→ Exercise requirements: Would you transcribe exactly the lines below, starting at the one that contains "(309, 130) = (248, 237): pink" and ending with the last line, both included? Leave out all other lines.

**** Available data

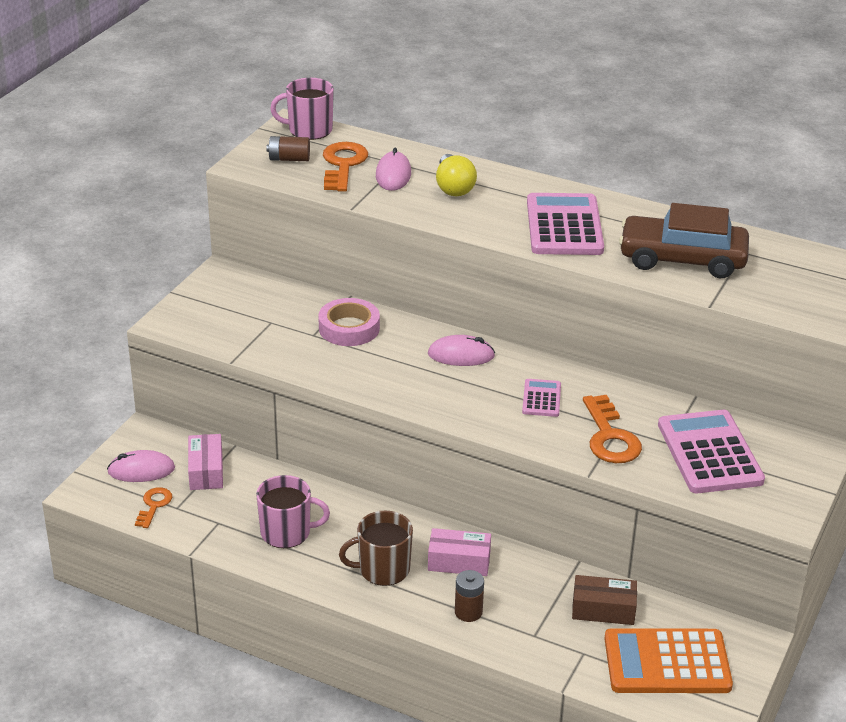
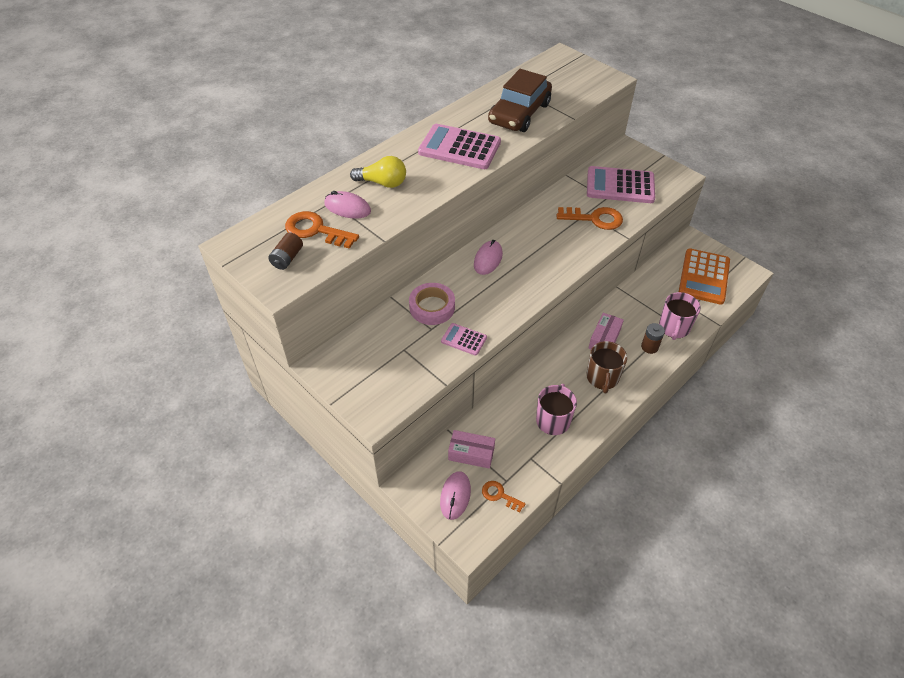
camera: 70 degrees left, 15 degrees up
(309, 130) = (248, 237): pink mug -> pink mug (674, 328)
(541, 398) = (548, 236): pink calculator -> pink calculator (464, 339)
(603, 609) = (659, 289): brown box -> none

********

→ Response:
(309, 130) = (248, 237): pink mug -> pink mug (674, 328)
(541, 398) = (548, 236): pink calculator -> pink calculator (464, 339)
(603, 609) = (659, 289): brown box -> none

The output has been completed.